» YOUR GOAL
When the line with "camera: 90 degrees left, 15 degrees down" is reached, include it and stop; before that, copy each line of the listing exactly from the first.

Start of DATA TO PROCESS

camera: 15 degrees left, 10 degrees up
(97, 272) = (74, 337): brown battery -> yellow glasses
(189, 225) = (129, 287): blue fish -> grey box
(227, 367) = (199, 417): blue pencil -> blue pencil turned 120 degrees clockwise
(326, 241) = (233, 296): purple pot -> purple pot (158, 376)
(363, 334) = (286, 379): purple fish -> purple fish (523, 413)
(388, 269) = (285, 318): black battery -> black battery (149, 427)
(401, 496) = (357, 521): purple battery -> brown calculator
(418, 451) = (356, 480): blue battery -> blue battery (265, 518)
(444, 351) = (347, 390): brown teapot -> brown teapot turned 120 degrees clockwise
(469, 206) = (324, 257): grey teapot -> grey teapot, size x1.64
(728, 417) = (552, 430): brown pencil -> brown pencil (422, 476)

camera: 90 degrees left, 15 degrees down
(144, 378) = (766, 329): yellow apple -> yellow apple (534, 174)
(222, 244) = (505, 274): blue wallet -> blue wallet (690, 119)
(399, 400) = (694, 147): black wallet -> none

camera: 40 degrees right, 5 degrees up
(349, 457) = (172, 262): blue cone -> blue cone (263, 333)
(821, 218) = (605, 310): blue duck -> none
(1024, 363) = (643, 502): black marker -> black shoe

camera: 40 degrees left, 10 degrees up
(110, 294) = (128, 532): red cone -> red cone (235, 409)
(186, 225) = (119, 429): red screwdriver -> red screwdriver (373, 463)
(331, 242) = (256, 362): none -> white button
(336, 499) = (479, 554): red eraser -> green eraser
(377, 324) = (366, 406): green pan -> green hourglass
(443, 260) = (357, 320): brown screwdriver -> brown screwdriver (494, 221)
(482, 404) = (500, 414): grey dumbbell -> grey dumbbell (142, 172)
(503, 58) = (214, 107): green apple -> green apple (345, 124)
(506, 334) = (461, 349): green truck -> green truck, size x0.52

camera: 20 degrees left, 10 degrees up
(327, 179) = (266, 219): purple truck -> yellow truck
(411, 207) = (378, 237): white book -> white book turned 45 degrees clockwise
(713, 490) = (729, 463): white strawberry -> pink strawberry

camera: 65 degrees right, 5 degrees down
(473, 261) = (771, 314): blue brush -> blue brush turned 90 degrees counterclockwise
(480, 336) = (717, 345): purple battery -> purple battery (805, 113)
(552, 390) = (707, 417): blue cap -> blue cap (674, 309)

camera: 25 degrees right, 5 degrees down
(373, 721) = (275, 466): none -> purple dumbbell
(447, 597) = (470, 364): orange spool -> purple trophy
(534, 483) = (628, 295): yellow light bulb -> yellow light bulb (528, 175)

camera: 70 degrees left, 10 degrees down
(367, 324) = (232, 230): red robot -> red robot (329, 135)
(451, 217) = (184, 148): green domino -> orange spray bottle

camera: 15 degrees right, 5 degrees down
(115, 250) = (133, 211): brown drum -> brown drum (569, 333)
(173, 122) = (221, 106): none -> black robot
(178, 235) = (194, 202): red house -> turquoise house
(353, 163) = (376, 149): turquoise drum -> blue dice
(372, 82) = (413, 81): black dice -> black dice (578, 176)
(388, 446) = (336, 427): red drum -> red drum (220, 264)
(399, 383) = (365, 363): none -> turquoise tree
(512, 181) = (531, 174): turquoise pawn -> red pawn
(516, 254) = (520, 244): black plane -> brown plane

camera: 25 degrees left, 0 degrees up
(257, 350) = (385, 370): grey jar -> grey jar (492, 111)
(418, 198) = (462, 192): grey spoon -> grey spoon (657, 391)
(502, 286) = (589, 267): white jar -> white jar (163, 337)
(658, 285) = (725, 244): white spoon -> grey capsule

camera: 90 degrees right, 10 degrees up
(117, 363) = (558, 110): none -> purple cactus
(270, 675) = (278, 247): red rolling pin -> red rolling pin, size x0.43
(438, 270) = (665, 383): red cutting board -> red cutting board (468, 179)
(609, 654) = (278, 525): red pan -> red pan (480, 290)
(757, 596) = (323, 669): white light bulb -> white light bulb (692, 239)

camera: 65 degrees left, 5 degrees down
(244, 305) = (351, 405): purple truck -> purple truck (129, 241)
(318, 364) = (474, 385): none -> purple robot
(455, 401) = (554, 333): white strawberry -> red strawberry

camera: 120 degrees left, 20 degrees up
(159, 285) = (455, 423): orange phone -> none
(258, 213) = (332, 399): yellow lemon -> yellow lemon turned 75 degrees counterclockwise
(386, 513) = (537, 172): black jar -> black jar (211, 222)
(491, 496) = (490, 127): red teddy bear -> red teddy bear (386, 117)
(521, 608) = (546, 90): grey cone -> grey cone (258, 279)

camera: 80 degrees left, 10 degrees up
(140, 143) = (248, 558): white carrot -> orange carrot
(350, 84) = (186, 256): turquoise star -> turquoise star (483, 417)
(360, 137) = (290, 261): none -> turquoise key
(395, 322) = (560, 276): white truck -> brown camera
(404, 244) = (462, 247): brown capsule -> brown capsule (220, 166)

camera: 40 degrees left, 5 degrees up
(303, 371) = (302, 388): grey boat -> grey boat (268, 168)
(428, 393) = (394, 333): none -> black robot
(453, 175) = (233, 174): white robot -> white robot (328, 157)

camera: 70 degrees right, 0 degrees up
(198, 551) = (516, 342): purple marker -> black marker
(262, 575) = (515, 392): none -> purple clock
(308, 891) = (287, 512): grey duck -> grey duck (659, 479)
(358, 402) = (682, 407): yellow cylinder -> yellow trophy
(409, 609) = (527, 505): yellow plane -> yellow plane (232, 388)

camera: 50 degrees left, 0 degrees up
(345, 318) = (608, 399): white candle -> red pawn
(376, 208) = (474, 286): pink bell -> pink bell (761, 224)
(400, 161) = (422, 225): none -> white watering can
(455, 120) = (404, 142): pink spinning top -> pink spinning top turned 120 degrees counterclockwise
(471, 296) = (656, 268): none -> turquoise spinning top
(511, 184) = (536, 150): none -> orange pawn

End of DATA TO PROCESS

» RESPONSE BOX
camera: 15 degrees left, 10 degrees up
(97, 272) = (74, 337): brown battery -> yellow glasses
(189, 225) = (129, 287): blue fish -> grey box
(227, 367) = (199, 417): blue pencil -> blue pencil turned 120 degrees clockwise
(326, 241) = (233, 296): purple pot -> purple pot (158, 376)
(363, 334) = (286, 379): purple fish -> purple fish (523, 413)
(388, 269) = (285, 318): black battery -> black battery (149, 427)
(401, 496) = (357, 521): purple battery -> brown calculator
(418, 451) = (356, 480): blue battery -> blue battery (265, 518)
(444, 351) = (347, 390): brown teapot -> brown teapot turned 120 degrees clockwise
(469, 206) = (324, 257): grey teapot -> grey teapot, size x1.64
(728, 417) = (552, 430): brown pencil -> brown pencil (422, 476)

camera: 90 degrees left, 15 degrees down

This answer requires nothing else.